━━━ Material shown

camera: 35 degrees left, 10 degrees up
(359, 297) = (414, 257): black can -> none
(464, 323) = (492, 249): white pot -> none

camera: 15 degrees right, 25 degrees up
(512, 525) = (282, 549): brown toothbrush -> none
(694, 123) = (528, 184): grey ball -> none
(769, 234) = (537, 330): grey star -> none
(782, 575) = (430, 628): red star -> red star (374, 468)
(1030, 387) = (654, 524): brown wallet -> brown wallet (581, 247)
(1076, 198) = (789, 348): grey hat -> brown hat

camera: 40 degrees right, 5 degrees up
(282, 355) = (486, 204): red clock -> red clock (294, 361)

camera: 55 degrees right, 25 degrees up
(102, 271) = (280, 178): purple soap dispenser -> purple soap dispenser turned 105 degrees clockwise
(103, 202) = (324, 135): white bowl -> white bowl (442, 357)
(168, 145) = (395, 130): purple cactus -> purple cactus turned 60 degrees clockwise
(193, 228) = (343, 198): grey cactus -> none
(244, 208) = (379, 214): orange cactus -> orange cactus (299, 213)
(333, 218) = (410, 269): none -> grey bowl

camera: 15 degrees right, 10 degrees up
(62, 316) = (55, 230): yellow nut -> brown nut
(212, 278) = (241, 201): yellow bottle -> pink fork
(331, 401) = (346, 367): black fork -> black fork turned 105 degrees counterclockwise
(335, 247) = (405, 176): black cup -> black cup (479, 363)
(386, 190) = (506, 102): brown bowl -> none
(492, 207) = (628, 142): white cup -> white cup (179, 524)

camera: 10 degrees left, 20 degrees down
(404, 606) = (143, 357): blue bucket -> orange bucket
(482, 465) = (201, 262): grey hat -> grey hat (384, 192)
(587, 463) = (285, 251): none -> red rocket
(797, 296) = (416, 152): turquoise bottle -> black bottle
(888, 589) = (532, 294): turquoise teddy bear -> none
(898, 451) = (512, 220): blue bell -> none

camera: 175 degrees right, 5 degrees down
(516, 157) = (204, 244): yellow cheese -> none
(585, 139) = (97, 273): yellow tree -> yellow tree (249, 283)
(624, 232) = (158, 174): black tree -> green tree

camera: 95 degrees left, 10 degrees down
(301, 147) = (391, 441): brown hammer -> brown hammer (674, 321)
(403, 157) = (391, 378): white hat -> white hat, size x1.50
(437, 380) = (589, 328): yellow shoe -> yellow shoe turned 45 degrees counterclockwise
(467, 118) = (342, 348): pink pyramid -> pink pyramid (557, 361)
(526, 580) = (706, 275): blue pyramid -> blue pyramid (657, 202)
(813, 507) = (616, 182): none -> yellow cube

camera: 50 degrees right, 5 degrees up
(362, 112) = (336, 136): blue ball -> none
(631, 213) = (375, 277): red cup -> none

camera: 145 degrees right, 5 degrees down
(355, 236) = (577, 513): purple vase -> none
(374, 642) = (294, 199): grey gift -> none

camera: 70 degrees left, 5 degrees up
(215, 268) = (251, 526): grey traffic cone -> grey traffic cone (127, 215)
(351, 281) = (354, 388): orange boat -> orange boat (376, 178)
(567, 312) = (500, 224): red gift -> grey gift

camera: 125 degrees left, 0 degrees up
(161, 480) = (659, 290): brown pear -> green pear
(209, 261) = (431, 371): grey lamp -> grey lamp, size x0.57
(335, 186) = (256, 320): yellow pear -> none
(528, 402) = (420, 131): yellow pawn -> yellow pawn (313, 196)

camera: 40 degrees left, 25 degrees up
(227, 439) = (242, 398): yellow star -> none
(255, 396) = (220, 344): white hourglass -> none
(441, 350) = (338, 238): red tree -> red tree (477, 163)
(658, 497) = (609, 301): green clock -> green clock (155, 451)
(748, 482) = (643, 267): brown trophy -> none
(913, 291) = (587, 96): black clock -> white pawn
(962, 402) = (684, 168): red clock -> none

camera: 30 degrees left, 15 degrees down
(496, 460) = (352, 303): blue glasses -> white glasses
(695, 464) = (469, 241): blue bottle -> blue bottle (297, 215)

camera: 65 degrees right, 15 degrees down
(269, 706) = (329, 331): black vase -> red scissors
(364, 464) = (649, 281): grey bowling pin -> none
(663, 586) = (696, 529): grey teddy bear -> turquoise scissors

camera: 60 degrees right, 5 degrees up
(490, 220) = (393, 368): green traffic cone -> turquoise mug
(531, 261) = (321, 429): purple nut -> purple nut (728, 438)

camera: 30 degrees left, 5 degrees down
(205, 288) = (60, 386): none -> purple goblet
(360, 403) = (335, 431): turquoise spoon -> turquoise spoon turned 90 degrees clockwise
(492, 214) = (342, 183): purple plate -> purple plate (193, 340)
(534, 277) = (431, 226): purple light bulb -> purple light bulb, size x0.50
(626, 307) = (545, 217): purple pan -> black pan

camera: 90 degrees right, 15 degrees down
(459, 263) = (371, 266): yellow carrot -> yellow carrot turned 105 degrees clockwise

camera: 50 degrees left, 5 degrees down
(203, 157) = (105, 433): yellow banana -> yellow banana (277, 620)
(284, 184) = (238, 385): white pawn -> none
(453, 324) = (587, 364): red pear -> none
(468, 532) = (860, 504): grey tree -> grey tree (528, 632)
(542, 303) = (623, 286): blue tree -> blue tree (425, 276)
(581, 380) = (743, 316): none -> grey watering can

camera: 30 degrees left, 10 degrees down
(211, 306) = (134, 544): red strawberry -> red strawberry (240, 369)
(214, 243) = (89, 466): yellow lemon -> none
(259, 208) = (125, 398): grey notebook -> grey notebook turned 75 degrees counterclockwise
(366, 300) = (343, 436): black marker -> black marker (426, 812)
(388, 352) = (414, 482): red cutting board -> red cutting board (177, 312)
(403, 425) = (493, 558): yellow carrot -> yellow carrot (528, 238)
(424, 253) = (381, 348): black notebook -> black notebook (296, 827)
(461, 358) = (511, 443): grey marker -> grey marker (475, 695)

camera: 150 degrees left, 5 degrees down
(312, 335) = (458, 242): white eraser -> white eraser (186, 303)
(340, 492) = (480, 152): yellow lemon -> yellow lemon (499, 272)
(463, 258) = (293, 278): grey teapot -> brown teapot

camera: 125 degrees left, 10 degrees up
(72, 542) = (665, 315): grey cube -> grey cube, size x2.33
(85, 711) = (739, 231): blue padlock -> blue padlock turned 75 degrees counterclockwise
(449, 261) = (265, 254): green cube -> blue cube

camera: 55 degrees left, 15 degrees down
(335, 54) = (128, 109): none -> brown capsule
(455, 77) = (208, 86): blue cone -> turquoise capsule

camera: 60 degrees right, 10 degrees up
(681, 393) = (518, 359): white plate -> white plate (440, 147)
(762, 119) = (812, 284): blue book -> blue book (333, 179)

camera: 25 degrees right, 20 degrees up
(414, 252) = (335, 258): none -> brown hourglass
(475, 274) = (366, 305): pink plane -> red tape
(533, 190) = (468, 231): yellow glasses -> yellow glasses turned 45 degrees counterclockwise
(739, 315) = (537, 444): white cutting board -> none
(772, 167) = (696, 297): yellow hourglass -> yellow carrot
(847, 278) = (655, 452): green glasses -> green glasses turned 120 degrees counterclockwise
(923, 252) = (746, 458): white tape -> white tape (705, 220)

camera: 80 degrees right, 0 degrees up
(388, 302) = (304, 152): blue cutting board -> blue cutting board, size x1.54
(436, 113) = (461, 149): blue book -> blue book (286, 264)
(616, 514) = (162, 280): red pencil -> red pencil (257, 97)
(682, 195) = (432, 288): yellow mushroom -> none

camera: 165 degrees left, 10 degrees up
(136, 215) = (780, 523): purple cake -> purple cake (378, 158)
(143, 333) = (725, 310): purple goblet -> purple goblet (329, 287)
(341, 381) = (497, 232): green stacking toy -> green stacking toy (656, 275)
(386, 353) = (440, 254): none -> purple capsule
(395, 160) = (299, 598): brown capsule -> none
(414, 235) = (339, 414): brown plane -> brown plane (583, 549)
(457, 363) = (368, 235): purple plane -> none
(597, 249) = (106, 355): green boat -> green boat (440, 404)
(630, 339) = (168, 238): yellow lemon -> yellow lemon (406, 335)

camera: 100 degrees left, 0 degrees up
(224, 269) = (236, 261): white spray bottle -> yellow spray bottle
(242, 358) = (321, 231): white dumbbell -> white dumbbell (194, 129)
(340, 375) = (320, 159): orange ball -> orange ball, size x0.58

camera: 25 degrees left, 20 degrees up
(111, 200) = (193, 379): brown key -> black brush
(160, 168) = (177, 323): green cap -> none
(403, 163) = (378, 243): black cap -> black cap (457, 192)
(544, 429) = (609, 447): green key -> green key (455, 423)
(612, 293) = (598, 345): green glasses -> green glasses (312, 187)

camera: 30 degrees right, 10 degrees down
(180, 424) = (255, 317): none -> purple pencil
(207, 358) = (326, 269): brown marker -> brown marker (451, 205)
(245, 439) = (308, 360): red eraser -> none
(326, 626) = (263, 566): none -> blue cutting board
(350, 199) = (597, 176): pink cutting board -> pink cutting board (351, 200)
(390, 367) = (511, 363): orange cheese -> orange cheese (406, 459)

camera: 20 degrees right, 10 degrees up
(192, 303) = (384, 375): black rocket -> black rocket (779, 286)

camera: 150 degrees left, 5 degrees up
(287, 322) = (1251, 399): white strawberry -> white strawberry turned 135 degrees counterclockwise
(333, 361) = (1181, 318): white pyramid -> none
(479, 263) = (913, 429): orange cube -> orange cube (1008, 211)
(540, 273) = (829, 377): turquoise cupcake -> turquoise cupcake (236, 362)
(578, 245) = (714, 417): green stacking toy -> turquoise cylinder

━━━━━━

▸ Exercise: Given the records above, restate word for word only the lines starting at the one with "(587, 463) = (285, 251): none -> red rocket" and ending at the one with "camera: 30 degrees left, 15 degrees down".

▸ Response below:
(587, 463) = (285, 251): none -> red rocket
(797, 296) = (416, 152): turquoise bottle -> black bottle
(888, 589) = (532, 294): turquoise teddy bear -> none
(898, 451) = (512, 220): blue bell -> none

camera: 175 degrees right, 5 degrees down
(516, 157) = (204, 244): yellow cheese -> none
(585, 139) = (97, 273): yellow tree -> yellow tree (249, 283)
(624, 232) = (158, 174): black tree -> green tree

camera: 95 degrees left, 10 degrees down
(301, 147) = (391, 441): brown hammer -> brown hammer (674, 321)
(403, 157) = (391, 378): white hat -> white hat, size x1.50
(437, 380) = (589, 328): yellow shoe -> yellow shoe turned 45 degrees counterclockwise
(467, 118) = (342, 348): pink pyramid -> pink pyramid (557, 361)
(526, 580) = (706, 275): blue pyramid -> blue pyramid (657, 202)
(813, 507) = (616, 182): none -> yellow cube

camera: 50 degrees right, 5 degrees up
(362, 112) = (336, 136): blue ball -> none
(631, 213) = (375, 277): red cup -> none

camera: 145 degrees right, 5 degrees down
(355, 236) = (577, 513): purple vase -> none
(374, 642) = (294, 199): grey gift -> none

camera: 70 degrees left, 5 degrees up
(215, 268) = (251, 526): grey traffic cone -> grey traffic cone (127, 215)
(351, 281) = (354, 388): orange boat -> orange boat (376, 178)
(567, 312) = (500, 224): red gift -> grey gift

camera: 125 degrees left, 0 degrees up
(161, 480) = (659, 290): brown pear -> green pear
(209, 261) = (431, 371): grey lamp -> grey lamp, size x0.57
(335, 186) = (256, 320): yellow pear -> none
(528, 402) = (420, 131): yellow pawn -> yellow pawn (313, 196)

camera: 40 degrees left, 25 degrees up
(227, 439) = (242, 398): yellow star -> none
(255, 396) = (220, 344): white hourglass -> none
(441, 350) = (338, 238): red tree -> red tree (477, 163)
(658, 497) = (609, 301): green clock -> green clock (155, 451)
(748, 482) = (643, 267): brown trophy -> none
(913, 291) = (587, 96): black clock -> white pawn
(962, 402) = (684, 168): red clock -> none

camera: 30 degrees left, 15 degrees down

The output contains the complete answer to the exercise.